Scan the listing for the word "cheese", and copy out each line where it is found.

# Supplied records
******

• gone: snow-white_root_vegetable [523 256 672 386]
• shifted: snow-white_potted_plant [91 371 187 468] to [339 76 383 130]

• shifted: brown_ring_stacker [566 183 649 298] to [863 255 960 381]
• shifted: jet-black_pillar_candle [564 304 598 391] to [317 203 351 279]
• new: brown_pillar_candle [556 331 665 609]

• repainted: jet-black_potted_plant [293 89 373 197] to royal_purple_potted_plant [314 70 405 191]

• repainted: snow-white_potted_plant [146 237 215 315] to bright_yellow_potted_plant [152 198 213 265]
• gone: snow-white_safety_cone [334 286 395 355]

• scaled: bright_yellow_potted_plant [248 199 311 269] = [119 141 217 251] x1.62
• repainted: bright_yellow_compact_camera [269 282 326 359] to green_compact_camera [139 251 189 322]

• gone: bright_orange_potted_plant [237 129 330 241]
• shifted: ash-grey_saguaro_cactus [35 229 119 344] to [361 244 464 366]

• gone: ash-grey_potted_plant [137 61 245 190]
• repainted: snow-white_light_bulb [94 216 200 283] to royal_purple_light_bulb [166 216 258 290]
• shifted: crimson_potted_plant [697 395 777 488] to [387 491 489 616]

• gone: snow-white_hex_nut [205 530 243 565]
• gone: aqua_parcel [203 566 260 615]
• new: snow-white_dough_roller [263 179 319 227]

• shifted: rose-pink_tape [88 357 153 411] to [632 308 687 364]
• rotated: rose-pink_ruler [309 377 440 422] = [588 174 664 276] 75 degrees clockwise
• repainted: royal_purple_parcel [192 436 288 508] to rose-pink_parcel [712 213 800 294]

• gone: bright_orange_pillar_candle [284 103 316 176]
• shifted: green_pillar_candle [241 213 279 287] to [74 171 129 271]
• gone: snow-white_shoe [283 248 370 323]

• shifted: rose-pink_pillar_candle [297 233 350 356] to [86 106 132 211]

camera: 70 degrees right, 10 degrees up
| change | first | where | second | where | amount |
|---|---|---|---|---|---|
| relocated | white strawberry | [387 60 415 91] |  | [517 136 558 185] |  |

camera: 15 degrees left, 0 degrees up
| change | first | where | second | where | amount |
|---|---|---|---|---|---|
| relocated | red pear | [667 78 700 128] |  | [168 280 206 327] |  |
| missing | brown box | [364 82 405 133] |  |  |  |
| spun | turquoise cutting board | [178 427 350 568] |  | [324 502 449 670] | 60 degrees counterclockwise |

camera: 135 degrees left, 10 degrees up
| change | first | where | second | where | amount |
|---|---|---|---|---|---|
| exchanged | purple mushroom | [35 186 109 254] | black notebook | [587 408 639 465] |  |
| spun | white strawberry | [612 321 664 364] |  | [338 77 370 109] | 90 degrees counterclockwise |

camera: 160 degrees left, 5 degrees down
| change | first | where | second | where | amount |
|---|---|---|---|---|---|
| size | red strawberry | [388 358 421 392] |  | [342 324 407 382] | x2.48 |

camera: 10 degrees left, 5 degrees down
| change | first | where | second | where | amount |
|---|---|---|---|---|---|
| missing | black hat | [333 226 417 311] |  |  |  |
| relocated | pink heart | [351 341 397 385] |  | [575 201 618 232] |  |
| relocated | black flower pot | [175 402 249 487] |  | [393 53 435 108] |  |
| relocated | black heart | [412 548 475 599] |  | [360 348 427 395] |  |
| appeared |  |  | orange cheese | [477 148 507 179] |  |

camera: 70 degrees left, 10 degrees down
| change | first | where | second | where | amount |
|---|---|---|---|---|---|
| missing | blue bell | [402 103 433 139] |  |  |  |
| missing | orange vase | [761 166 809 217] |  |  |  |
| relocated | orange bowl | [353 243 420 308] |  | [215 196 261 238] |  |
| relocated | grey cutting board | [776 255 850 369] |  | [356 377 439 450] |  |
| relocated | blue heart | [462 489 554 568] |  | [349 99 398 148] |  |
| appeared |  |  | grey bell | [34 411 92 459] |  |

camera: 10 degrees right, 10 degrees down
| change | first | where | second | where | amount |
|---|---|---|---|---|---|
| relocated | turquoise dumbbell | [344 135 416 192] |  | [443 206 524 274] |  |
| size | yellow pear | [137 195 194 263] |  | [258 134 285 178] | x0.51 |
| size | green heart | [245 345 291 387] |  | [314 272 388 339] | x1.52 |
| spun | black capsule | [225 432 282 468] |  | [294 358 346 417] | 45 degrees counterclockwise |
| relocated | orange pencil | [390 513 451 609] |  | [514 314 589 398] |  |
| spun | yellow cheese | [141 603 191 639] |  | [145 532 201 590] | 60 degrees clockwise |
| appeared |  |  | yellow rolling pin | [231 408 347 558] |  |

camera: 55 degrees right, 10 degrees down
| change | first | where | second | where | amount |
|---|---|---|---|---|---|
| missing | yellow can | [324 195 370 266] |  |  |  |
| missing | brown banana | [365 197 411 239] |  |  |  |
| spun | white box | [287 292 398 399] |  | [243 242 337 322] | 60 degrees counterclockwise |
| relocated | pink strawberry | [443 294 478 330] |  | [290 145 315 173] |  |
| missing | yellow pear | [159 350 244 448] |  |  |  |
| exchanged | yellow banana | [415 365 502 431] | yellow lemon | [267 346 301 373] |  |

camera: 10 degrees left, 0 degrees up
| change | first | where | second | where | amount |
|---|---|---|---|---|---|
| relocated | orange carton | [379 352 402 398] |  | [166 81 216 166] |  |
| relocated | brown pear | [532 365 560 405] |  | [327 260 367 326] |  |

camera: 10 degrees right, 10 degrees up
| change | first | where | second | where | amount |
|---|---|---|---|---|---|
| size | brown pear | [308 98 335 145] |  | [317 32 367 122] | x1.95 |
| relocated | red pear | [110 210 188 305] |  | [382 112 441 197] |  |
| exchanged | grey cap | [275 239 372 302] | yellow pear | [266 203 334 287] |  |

******

# Completed task
| appeared |  |  | orange cheese | [477 148 507 179] |  |
| spun | yellow cheese | [141 603 191 639] |  | [145 532 201 590] | 60 degrees clockwise |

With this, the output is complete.